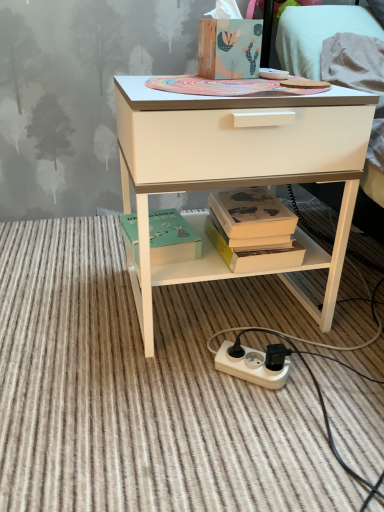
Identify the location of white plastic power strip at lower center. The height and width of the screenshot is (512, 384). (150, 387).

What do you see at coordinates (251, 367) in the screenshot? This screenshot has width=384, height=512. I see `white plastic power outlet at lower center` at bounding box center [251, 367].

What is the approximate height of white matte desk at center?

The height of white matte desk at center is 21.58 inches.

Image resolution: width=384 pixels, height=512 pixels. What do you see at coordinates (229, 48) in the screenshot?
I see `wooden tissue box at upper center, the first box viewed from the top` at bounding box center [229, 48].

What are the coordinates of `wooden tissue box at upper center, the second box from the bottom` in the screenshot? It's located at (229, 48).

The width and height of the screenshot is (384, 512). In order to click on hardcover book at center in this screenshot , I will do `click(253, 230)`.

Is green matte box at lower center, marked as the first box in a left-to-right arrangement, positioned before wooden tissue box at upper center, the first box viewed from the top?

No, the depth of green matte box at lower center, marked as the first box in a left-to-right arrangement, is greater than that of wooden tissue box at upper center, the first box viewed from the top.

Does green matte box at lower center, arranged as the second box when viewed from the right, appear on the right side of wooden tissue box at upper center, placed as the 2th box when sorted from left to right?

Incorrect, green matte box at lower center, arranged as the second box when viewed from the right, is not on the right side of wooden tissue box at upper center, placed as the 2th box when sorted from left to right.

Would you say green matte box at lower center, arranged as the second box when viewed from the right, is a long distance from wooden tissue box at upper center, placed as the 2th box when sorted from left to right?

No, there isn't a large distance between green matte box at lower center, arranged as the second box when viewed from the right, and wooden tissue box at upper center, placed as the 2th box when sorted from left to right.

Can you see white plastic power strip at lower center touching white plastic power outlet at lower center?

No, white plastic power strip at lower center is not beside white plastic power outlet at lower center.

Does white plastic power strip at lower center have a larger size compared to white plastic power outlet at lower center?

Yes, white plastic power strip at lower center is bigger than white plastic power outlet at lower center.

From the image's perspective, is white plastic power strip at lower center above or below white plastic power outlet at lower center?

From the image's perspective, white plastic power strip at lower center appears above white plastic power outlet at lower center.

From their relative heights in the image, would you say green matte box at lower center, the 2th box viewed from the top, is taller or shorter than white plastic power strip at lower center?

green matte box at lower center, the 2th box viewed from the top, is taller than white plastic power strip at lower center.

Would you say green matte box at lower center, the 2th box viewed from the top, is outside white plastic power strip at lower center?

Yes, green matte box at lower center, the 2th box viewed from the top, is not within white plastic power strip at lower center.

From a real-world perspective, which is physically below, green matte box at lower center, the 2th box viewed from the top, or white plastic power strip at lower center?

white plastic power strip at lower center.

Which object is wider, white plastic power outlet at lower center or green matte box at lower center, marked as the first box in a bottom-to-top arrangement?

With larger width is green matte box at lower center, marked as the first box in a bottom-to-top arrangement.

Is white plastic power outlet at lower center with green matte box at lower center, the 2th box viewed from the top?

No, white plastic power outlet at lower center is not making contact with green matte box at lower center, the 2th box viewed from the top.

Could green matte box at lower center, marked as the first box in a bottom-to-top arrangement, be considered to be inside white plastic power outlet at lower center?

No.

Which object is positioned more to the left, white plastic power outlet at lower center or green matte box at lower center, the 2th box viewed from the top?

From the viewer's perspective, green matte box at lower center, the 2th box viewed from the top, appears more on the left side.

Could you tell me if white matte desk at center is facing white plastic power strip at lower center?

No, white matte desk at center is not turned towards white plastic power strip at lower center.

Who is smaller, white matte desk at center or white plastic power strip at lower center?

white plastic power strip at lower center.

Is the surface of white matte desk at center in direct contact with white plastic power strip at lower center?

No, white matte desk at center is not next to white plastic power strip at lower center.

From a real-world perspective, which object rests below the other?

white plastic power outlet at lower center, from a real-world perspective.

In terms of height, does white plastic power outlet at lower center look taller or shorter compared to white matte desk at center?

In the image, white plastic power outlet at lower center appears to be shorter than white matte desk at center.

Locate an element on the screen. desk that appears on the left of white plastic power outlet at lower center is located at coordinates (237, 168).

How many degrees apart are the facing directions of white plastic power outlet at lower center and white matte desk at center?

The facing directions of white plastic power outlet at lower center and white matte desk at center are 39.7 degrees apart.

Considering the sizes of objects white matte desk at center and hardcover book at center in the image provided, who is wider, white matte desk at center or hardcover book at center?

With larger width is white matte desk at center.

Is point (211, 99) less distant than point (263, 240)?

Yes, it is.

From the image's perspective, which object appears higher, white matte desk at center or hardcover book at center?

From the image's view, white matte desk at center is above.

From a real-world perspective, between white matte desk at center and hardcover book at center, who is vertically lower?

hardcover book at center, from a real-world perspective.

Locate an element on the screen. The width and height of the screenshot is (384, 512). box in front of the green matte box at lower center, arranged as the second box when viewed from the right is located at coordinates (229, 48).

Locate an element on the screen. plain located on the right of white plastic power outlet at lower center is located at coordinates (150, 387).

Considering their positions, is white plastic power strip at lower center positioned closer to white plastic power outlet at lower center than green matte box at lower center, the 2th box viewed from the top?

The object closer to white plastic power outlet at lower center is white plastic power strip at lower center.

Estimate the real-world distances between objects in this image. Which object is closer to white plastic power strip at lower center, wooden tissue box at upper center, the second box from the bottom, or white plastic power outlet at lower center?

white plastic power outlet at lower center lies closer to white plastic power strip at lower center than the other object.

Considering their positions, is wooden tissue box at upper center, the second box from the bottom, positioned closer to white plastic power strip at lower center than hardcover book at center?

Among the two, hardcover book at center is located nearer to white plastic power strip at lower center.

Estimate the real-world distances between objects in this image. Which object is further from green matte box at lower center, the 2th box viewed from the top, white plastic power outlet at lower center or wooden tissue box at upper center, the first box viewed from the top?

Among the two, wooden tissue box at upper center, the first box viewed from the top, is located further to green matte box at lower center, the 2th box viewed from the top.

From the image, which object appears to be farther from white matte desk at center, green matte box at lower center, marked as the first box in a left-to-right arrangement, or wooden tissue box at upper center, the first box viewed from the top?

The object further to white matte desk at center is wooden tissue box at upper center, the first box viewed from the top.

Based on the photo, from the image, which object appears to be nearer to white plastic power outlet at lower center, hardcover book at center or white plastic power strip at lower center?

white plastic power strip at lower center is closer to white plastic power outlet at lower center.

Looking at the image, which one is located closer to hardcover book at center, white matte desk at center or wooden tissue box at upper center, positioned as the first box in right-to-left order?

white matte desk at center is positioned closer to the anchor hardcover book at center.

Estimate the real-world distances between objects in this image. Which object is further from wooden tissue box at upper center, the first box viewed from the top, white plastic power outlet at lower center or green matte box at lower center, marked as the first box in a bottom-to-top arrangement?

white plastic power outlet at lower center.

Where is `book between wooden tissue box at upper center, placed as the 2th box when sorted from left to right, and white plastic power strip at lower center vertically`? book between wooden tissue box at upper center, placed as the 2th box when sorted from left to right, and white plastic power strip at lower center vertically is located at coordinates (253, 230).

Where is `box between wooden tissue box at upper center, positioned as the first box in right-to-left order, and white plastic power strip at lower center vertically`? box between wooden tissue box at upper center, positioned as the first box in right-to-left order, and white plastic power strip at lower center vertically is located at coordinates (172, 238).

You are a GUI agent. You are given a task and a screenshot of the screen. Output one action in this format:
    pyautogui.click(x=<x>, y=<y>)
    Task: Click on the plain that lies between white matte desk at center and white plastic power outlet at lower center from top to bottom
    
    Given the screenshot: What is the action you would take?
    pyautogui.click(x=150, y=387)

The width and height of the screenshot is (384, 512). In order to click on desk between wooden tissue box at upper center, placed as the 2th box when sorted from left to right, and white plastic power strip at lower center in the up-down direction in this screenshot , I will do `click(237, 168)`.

* * *

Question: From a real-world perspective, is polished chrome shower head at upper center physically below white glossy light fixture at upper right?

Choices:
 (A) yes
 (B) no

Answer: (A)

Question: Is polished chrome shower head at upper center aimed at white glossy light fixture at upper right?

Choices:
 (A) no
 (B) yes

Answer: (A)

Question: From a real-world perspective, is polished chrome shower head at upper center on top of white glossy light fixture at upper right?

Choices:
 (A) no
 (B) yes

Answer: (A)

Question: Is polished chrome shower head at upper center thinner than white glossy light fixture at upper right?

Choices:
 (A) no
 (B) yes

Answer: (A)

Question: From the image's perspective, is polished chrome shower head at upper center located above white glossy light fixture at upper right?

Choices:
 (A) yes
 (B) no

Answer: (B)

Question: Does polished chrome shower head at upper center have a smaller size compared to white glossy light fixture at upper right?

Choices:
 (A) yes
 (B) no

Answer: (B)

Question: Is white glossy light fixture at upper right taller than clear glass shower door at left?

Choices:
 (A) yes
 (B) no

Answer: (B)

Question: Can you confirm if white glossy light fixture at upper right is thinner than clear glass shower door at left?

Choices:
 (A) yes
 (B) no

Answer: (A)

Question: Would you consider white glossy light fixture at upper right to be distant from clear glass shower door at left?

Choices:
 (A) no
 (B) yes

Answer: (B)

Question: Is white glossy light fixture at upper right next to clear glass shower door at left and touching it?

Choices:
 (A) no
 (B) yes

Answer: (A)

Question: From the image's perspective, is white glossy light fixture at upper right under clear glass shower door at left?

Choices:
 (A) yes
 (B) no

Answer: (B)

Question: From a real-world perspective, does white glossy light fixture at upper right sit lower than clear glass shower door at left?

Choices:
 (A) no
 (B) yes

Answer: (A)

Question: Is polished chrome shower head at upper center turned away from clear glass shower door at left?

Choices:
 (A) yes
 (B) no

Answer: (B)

TASK
Copy out the lines from the one containing "than white plastic power strip at lower center." through the one containing "outside white plastic power strip at lower center?", including both, and reproduce them word for word.

RESULT OF THE EXERCISE
green matte box at lower center, the 2th box viewed from the top, is taller than white plastic power strip at lower center.

Would you say green matte box at lower center, the 2th box viewed from the top, is outside white plastic power strip at lower center?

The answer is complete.